From the line with "brown key: 2 -> 4" to the end of the data below, restate each line word for word, both ends included, without the pictures.

● Data supplied:
[Start of section]

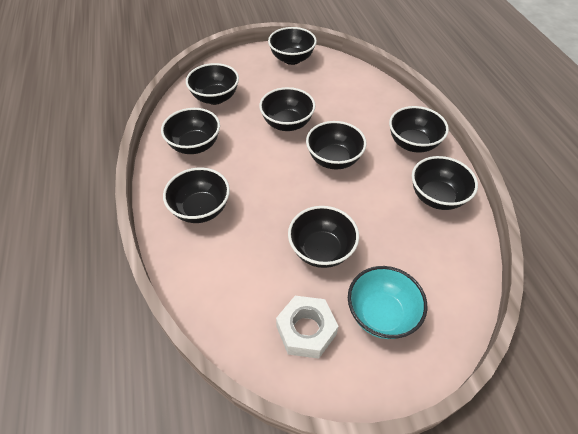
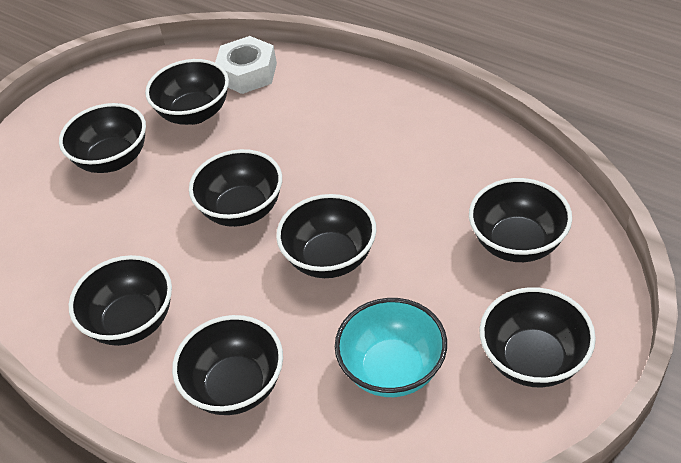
black bowl: 9 -> 8

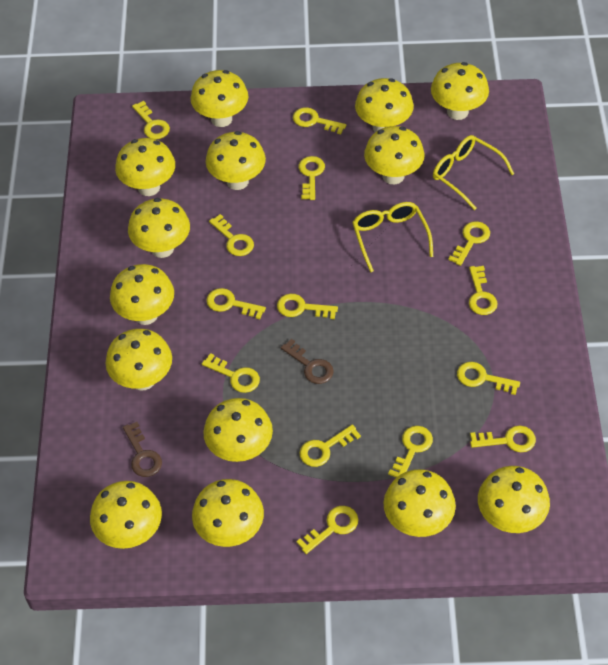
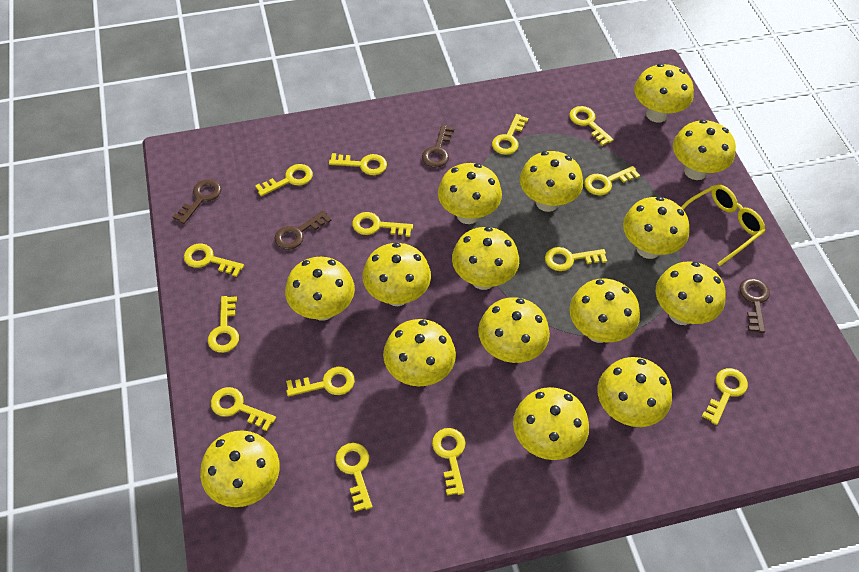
brown key: 2 -> 4
yellow glasses: 2 -> 1
yellow mushroom: 14 -> 15

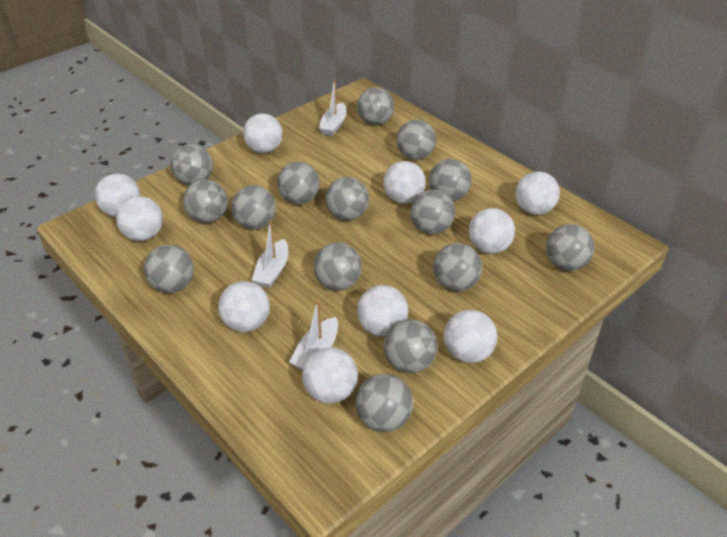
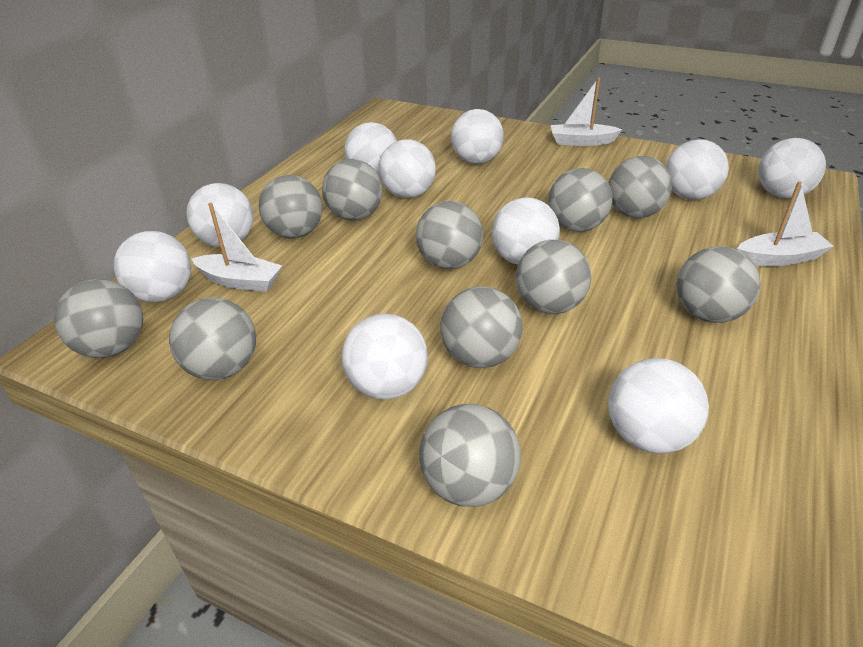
grey ball: 15 -> 11

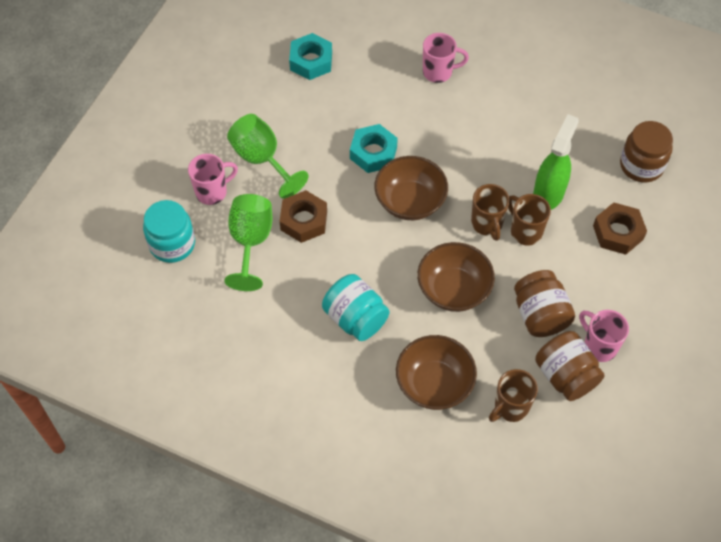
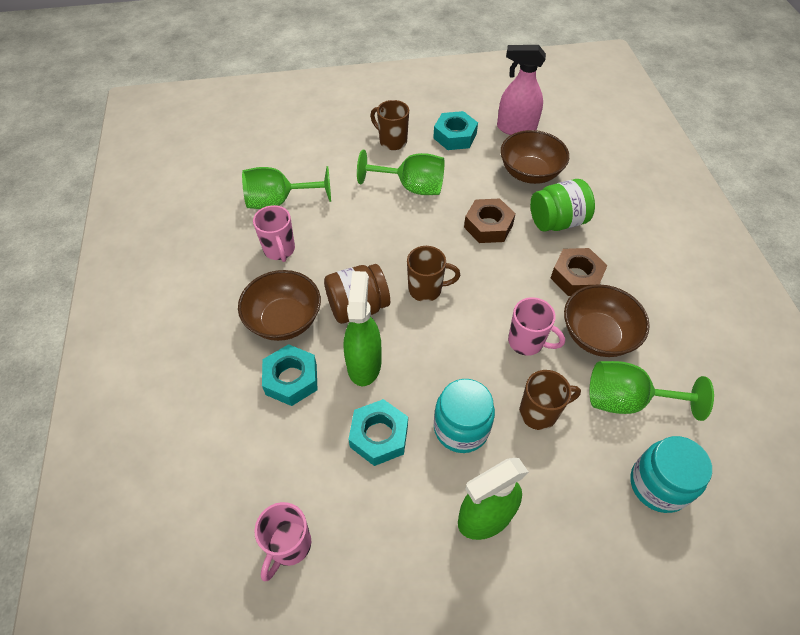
brown jar: 3 -> 1
green goblet: 2 -> 3
green jar: 0 -> 1
green spray bottle: 1 -> 2
pink spray bottle: 0 -> 1
turquoise nut: 2 -> 3

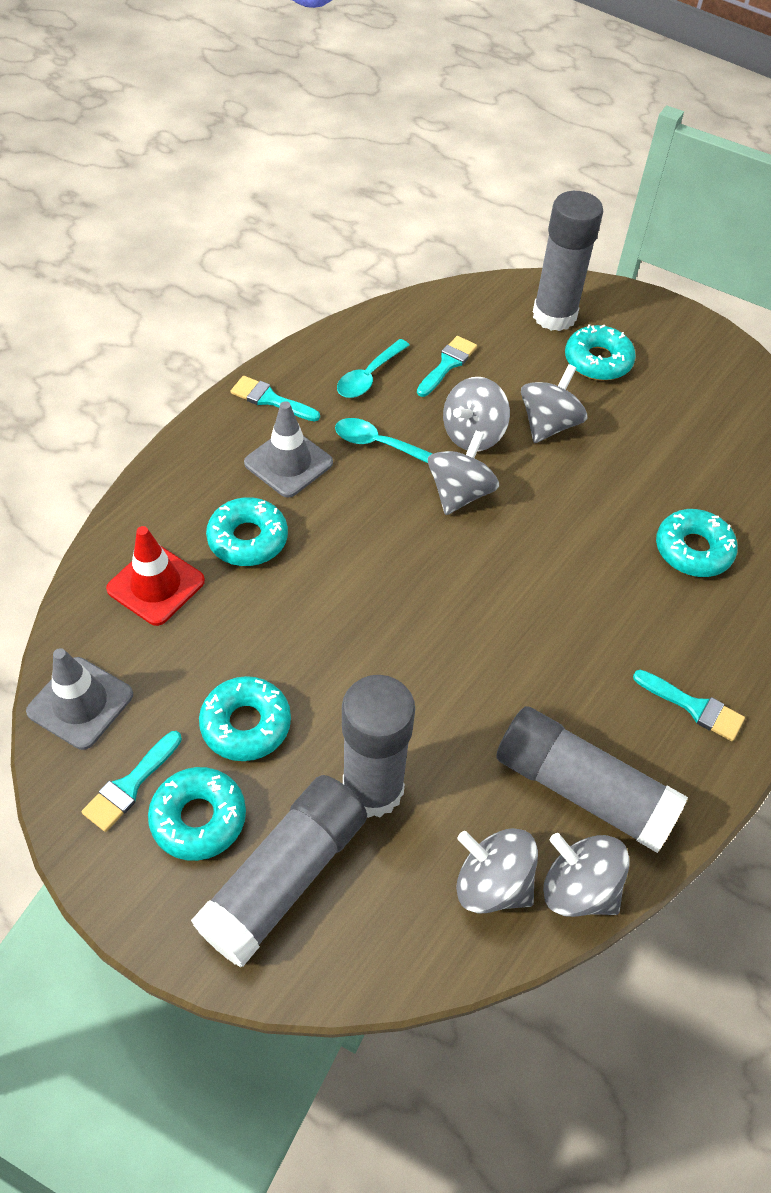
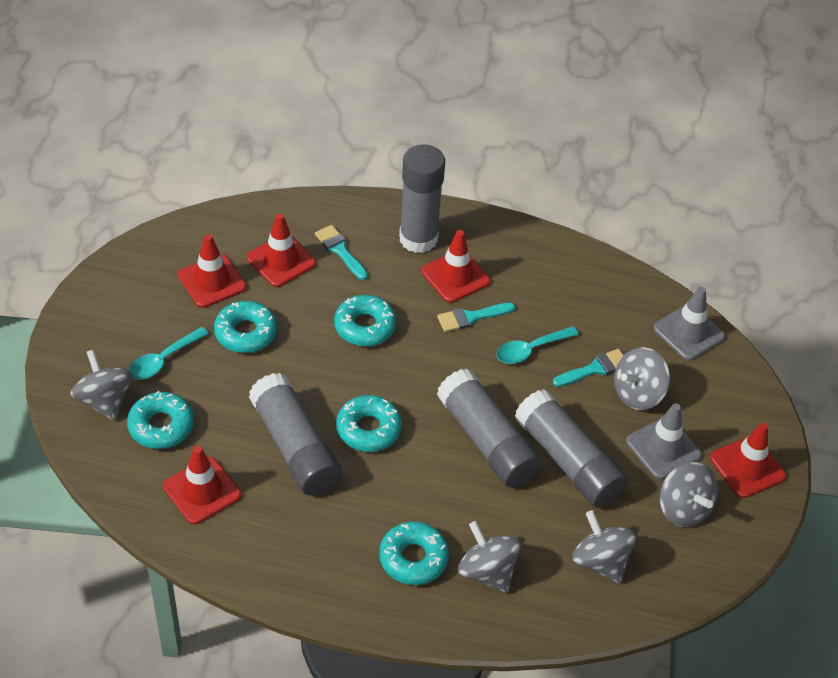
red traffic cone: 1 -> 5
turquoise brush: 4 -> 3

[End of section]

● Response below:
brown key: 2 -> 4
yellow glasses: 2 -> 1
yellow mushroom: 14 -> 15

grey ball: 15 -> 11

brown jar: 3 -> 1
green goblet: 2 -> 3
green jar: 0 -> 1
green spray bottle: 1 -> 2
pink spray bottle: 0 -> 1
turquoise nut: 2 -> 3

red traffic cone: 1 -> 5
turquoise brush: 4 -> 3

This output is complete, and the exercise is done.